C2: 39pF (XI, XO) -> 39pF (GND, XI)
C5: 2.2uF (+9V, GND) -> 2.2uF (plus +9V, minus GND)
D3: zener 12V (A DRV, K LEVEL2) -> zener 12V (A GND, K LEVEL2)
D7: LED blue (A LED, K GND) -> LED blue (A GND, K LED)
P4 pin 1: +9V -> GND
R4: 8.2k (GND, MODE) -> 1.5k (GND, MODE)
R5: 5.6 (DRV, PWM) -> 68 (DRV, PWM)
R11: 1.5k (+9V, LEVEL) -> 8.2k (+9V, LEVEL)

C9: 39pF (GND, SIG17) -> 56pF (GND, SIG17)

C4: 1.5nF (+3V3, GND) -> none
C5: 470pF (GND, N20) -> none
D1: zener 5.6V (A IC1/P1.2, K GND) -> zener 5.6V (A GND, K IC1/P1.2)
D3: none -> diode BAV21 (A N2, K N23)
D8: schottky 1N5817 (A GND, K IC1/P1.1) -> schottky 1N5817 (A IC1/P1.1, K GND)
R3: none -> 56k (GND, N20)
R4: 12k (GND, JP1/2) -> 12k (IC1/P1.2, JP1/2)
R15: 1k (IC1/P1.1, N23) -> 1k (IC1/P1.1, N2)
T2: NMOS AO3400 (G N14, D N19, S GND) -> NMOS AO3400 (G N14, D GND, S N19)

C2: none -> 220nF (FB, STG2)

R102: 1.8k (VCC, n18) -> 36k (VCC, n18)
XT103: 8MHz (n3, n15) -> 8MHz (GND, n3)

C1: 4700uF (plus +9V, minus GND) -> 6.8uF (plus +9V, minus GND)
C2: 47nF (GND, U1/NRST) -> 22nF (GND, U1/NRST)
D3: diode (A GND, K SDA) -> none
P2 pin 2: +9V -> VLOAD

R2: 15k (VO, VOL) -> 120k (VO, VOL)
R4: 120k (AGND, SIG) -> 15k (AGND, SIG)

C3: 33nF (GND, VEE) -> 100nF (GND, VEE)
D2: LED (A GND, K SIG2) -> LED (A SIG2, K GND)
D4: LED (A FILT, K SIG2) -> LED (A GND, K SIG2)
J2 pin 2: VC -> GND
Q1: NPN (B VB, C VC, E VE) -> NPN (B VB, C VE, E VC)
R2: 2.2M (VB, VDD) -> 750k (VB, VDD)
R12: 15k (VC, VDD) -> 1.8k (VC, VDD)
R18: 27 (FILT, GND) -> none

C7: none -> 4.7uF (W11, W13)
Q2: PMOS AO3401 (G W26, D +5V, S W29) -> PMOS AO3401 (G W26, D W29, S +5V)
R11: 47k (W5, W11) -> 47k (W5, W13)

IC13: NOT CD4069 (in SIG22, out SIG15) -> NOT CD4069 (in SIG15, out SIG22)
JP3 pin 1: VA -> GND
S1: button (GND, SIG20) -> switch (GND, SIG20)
########
The problem:
Which lines above hold the string "minus"? Please copy all of them.

Response to the exercise:
C5: 2.2uF (+9V, GND) -> 2.2uF (plus +9V, minus GND)
C1: 4700uF (plus +9V, minus GND) -> 6.8uF (plus +9V, minus GND)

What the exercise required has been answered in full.